Work required:
Every entry below should be written out exactly, and no image should appear.

Data provided:
○ ○ ○

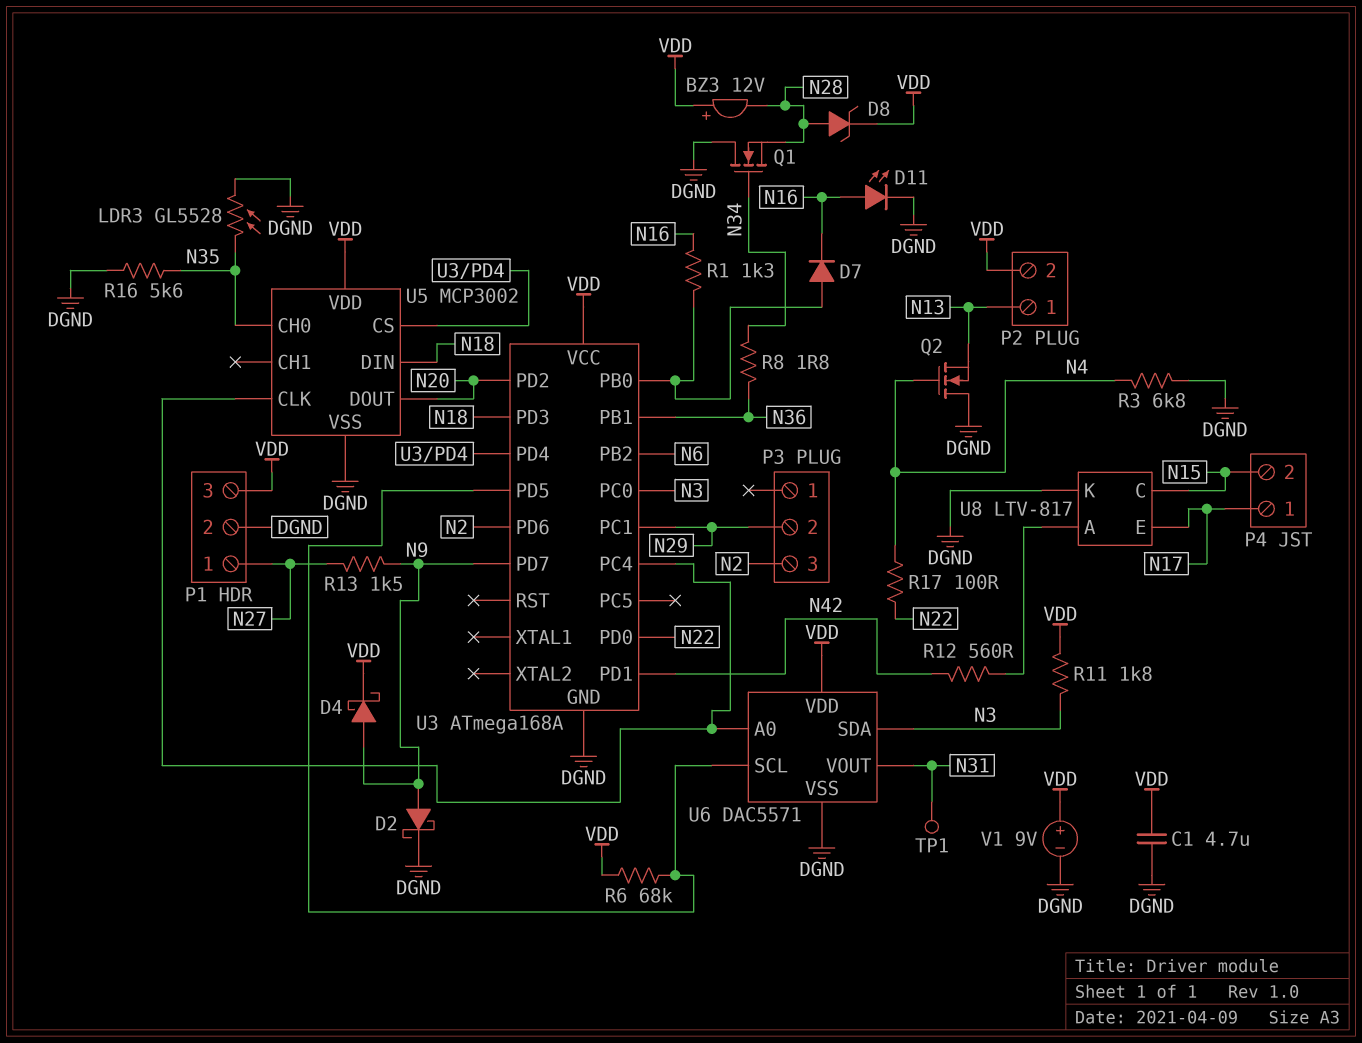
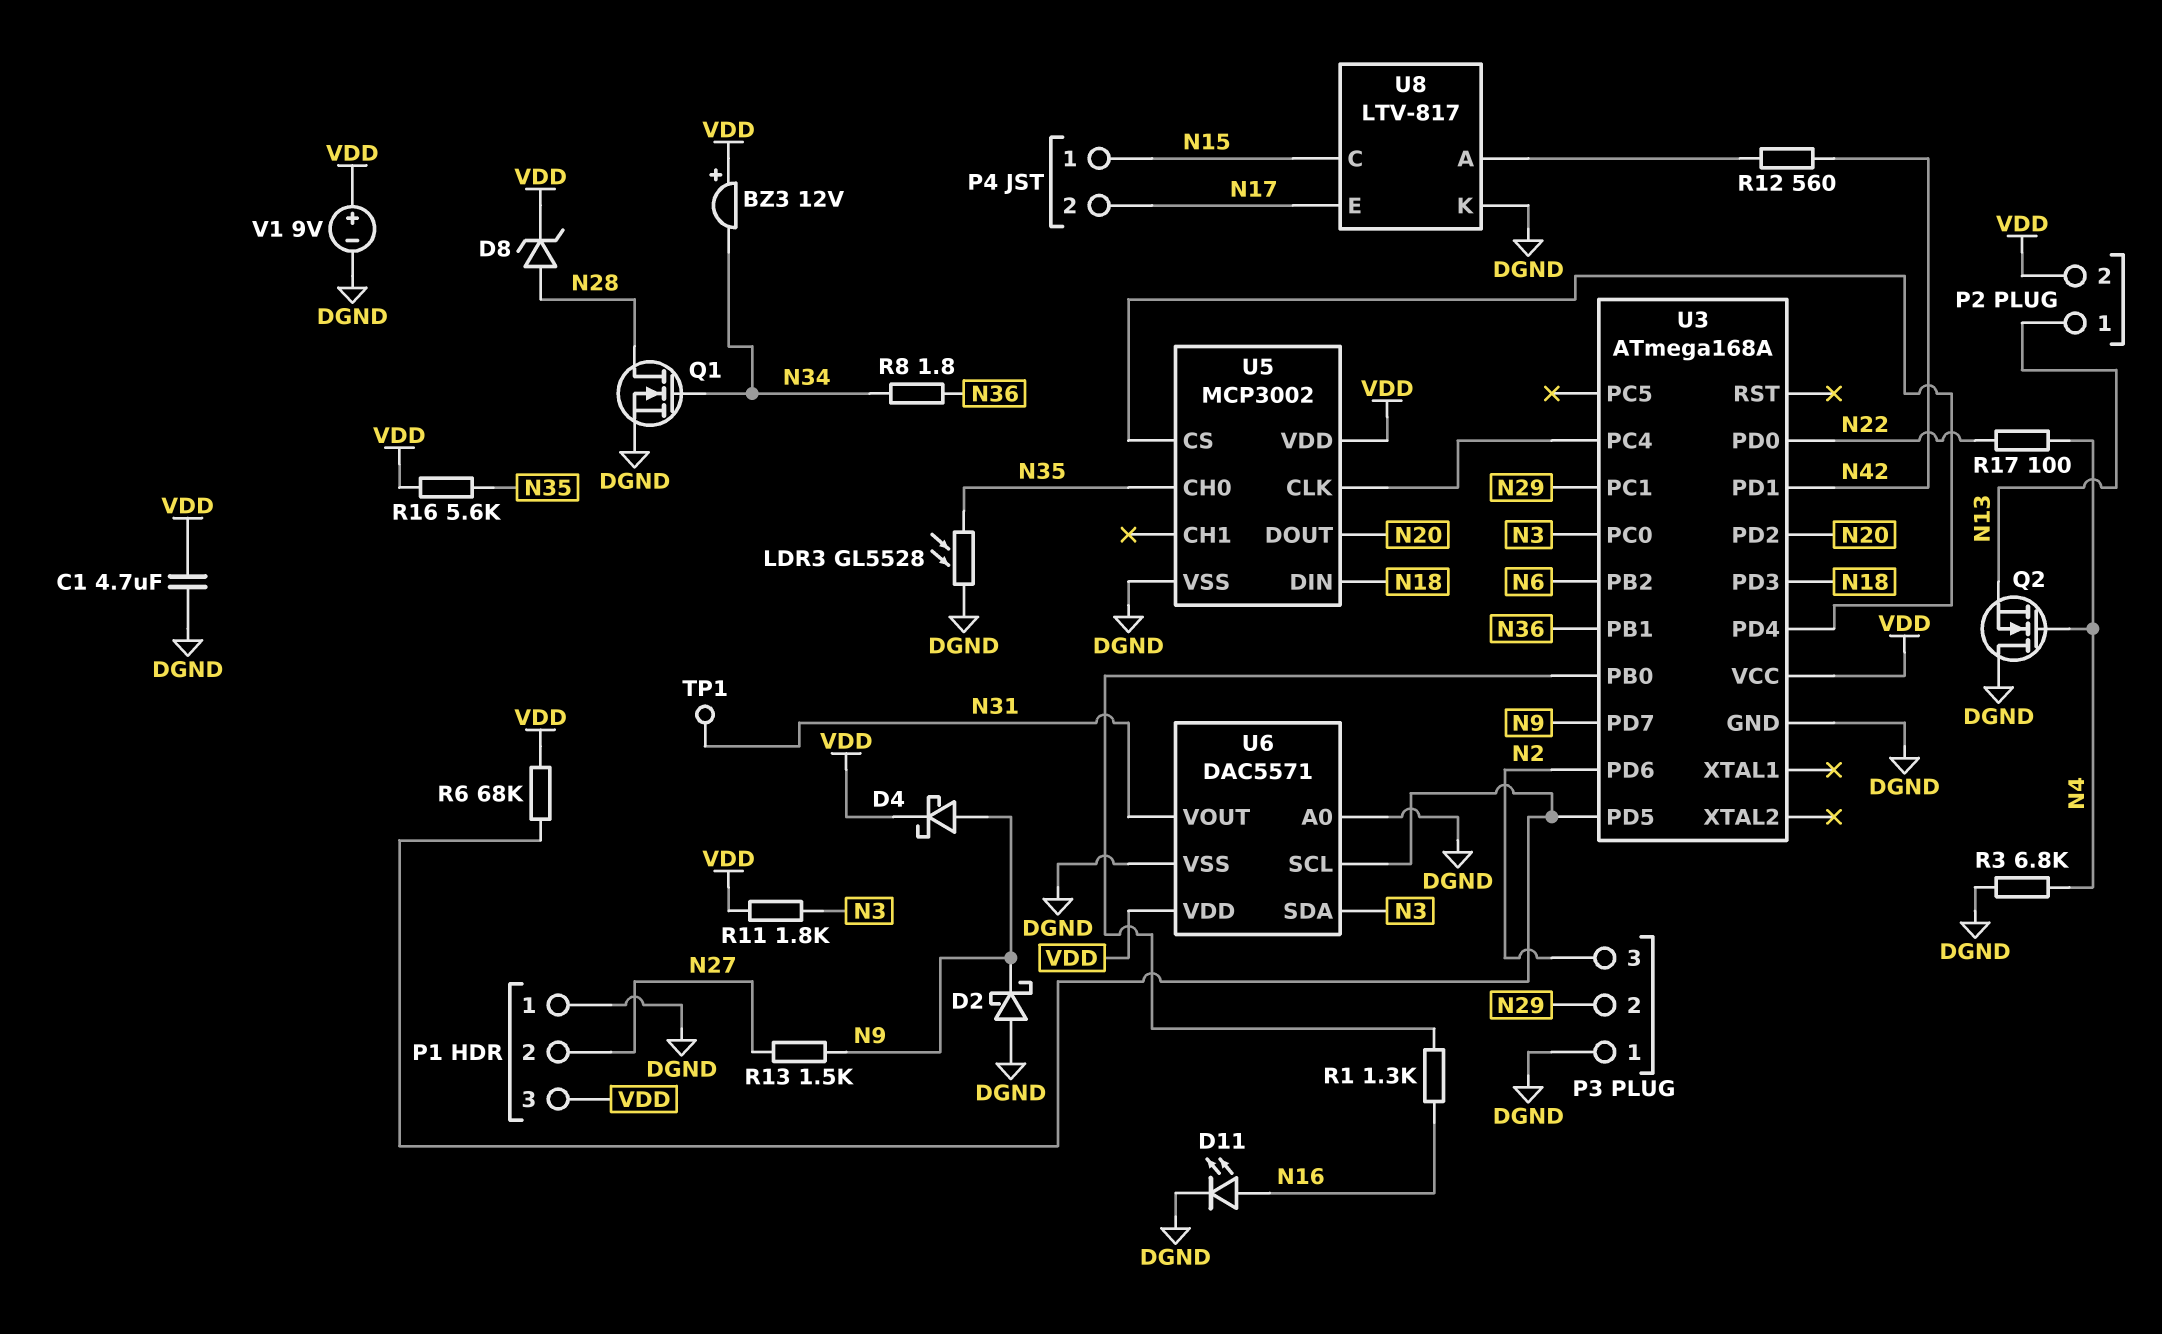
BZ3: buzzer 12V (plus VDD, minus N28) -> buzzer 12V (plus VDD, minus N34)
D2: schottky (A N9, K DGND) -> schottky (A DGND, K N9)
D7: diode (A U3/PB0, K N16) -> none
P1 pin 1: N27 -> DGND
P1 pin 2: DGND -> N27
P3 pin 1: none -> DGND
P4 pin 1: N17 -> N15
P4 pin 2: N15 -> N17
Q1: NMOS (G N34, D DGND, S N28) -> NMOS (G N34, D N28, S DGND)
R16: 5.6k (DGND, N35) -> 5.6k (N35, VDD)
U6 pin A0: U3/PC4 -> DGND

○ ○ ○

Your response:
BZ3: buzzer 12V (plus VDD, minus N28) -> buzzer 12V (plus VDD, minus N34)
D2: schottky (A N9, K DGND) -> schottky (A DGND, K N9)
D7: diode (A U3/PB0, K N16) -> none
P1 pin 1: N27 -> DGND
P1 pin 2: DGND -> N27
P3 pin 1: none -> DGND
P4 pin 1: N17 -> N15
P4 pin 2: N15 -> N17
Q1: NMOS (G N34, D DGND, S N28) -> NMOS (G N34, D N28, S DGND)
R16: 5.6k (DGND, N35) -> 5.6k (N35, VDD)
U6 pin A0: U3/PC4 -> DGND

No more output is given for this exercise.